The expected output is the exact lines from the one containing "R2: 3.9k (GND, RESET) -> 3.9k (CANH, CANL)" through the end of the data, inclusive, and nothing else.

Data items:
::::::::::

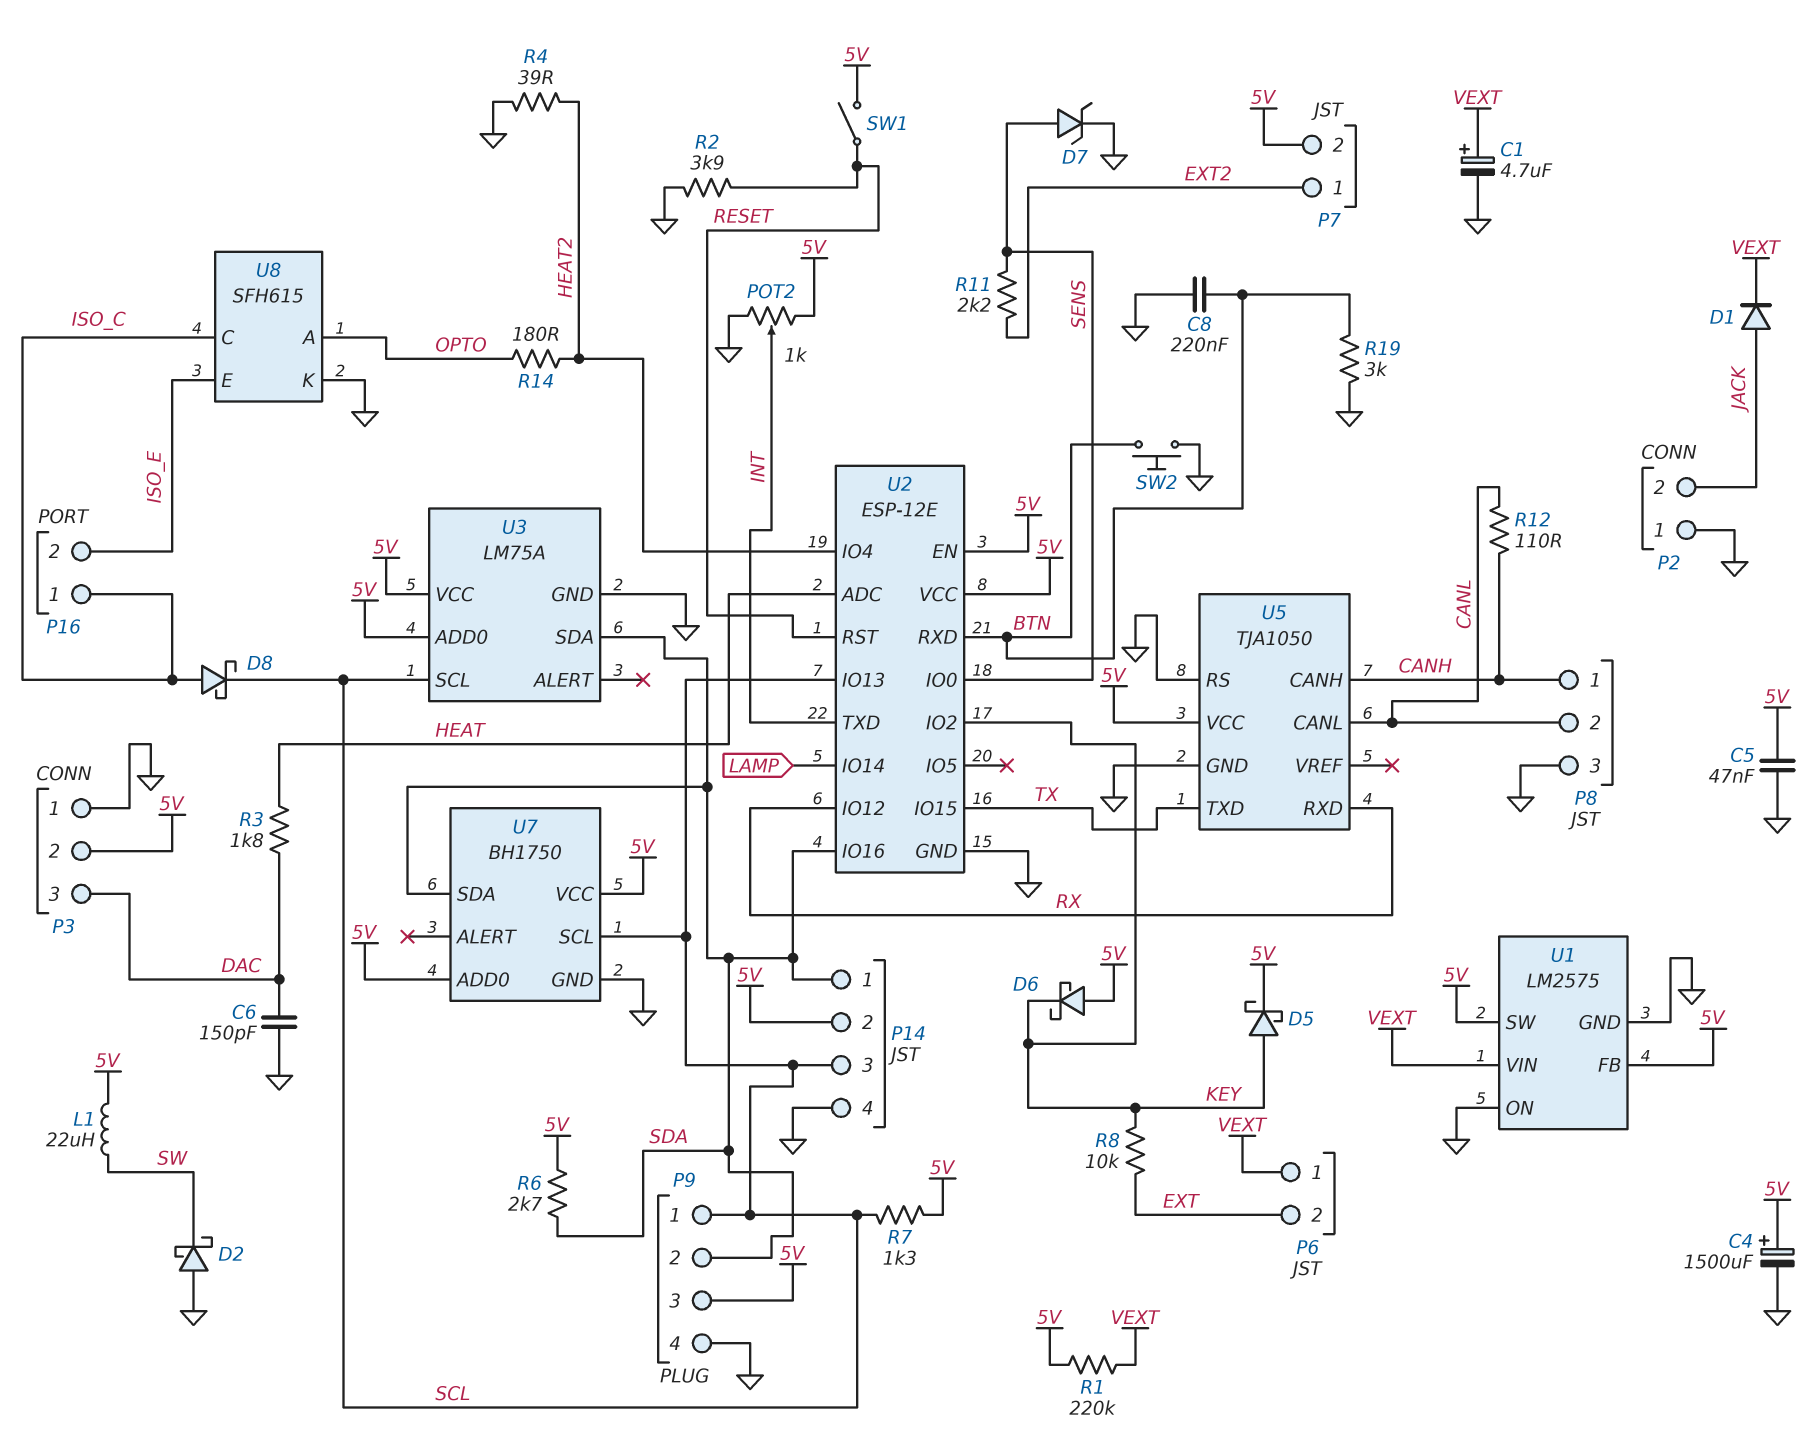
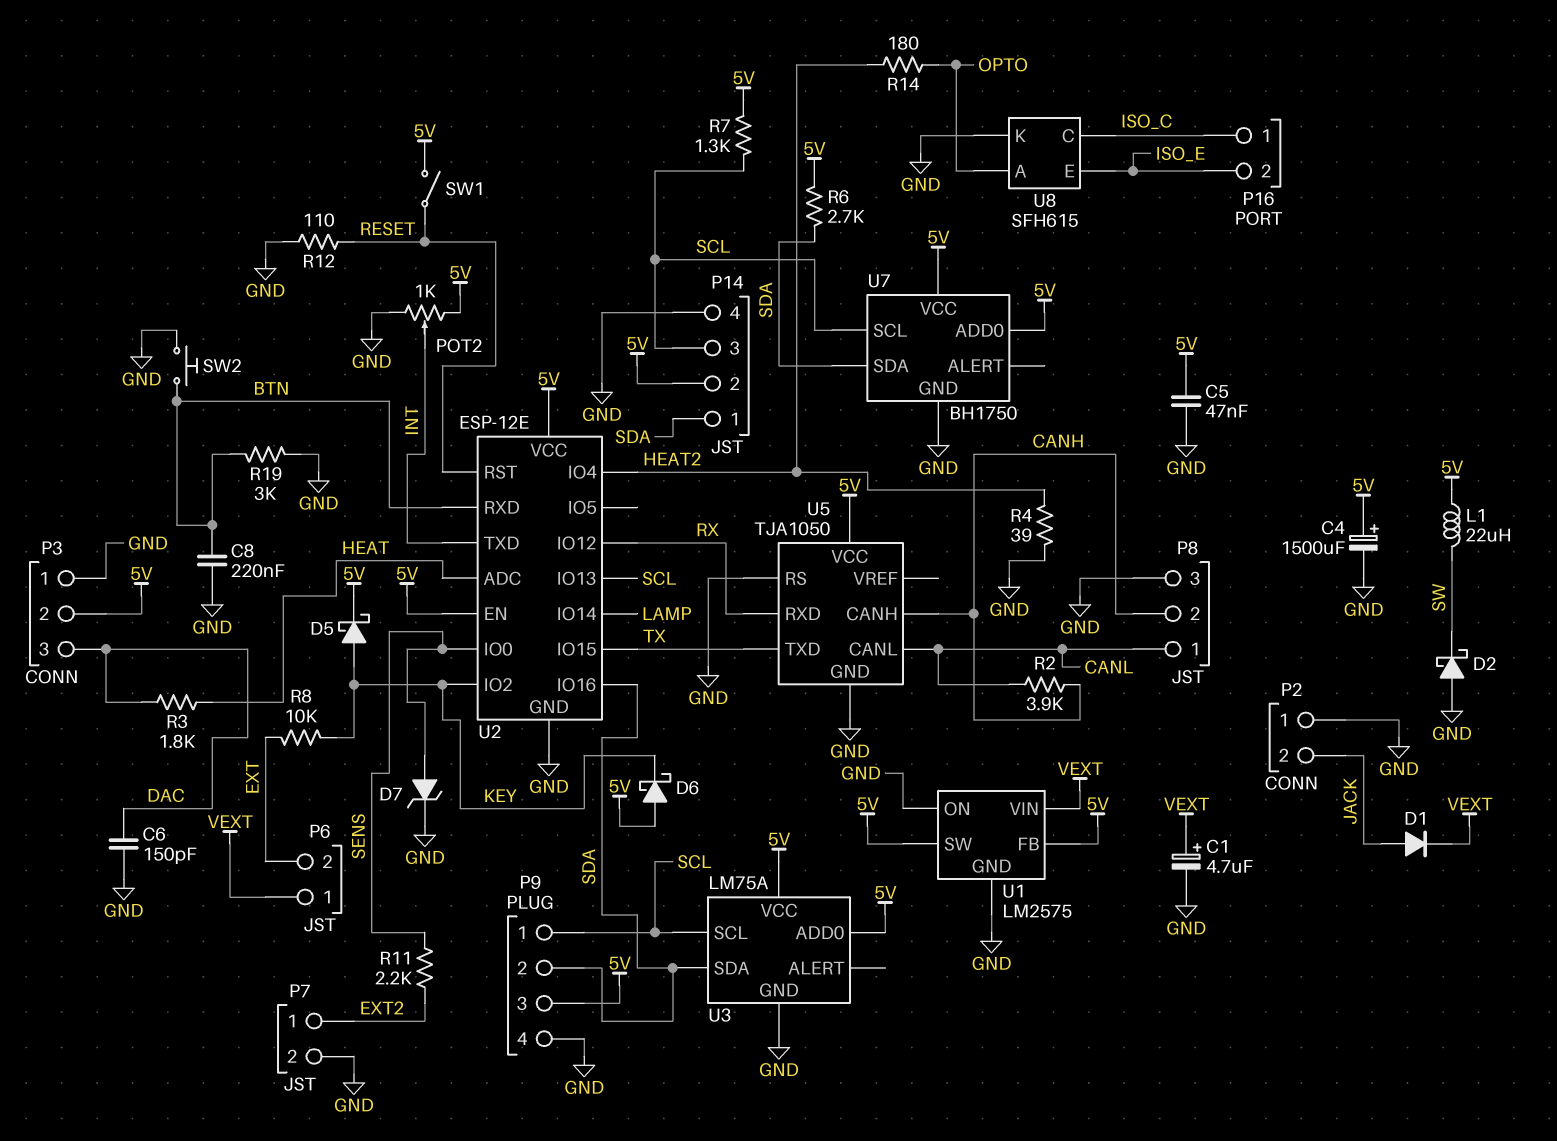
D8: schottky (A ISO_C, K SCL) -> none
P7 pin 2: 5V -> GND
P8 pin 1: CANH -> CANL
P8 pin 2: CANL -> CANH
R1: 220k (5V, VEXT) -> none
R2: 3.9k (GND, RESET) -> 3.9k (CANH, CANL)
R12: 110 (CANH, CANL) -> 110 (GND, RESET)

::::::::::

_ANSWER FOR THIS EXERCISE_:
R2: 3.9k (GND, RESET) -> 3.9k (CANH, CANL)
R12: 110 (CANH, CANL) -> 110 (GND, RESET)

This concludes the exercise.